[WHAT YOU ARE ASKED TO DO]
Beginning at the line containing "in_first: [373, 241, 508, 371]", output every line to the end of the data below exactly as it appears.

*** DATASET RECORDS

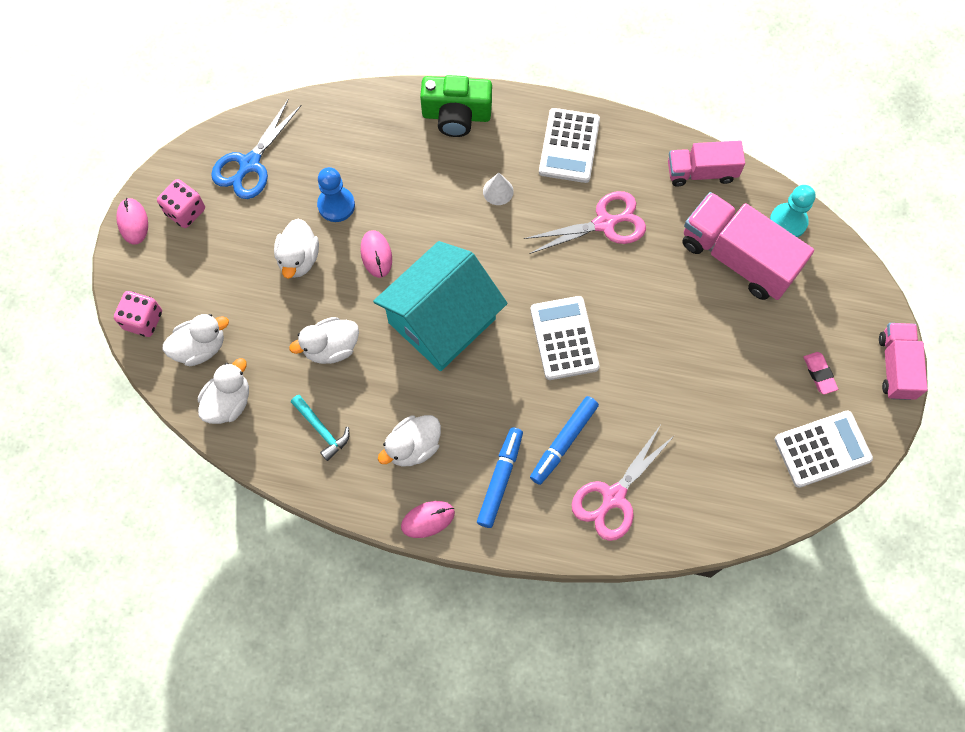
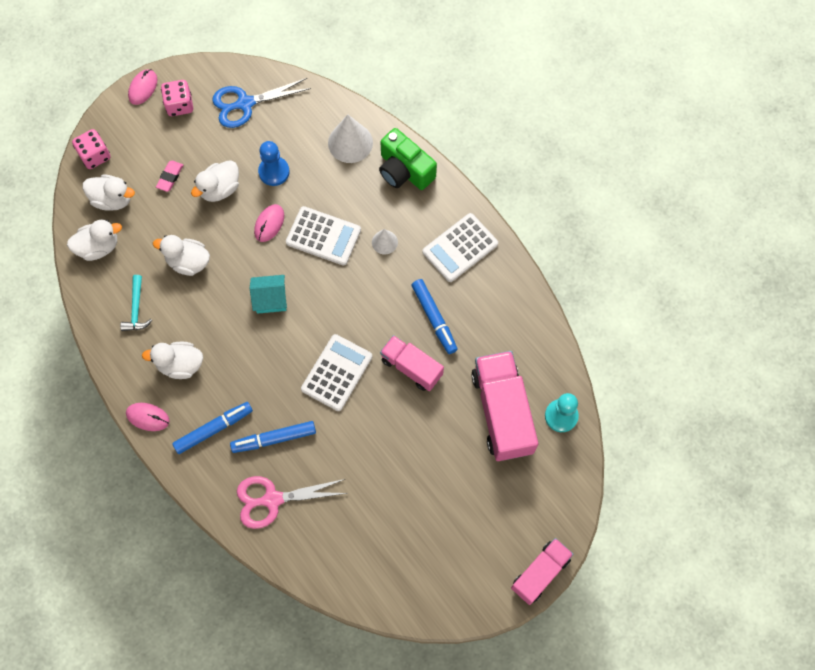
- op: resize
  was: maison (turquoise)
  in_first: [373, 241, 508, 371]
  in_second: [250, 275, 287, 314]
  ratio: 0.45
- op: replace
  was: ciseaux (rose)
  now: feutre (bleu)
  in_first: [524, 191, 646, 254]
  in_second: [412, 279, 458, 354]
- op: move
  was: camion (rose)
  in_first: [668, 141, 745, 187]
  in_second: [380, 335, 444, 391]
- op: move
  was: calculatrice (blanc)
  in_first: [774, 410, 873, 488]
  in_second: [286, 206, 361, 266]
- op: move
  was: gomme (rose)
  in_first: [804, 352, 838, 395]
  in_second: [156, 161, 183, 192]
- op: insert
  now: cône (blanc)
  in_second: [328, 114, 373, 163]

******

[OUTPUT FOR THIS TASK]
  in_first: [373, 241, 508, 371]
  in_second: [250, 275, 287, 314]
  ratio: 0.45
- op: replace
  was: ciseaux (rose)
  now: feutre (bleu)
  in_first: [524, 191, 646, 254]
  in_second: [412, 279, 458, 354]
- op: move
  was: camion (rose)
  in_first: [668, 141, 745, 187]
  in_second: [380, 335, 444, 391]
- op: move
  was: calculatrice (blanc)
  in_first: [774, 410, 873, 488]
  in_second: [286, 206, 361, 266]
- op: move
  was: gomme (rose)
  in_first: [804, 352, 838, 395]
  in_second: [156, 161, 183, 192]
- op: insert
  now: cône (blanc)
  in_second: [328, 114, 373, 163]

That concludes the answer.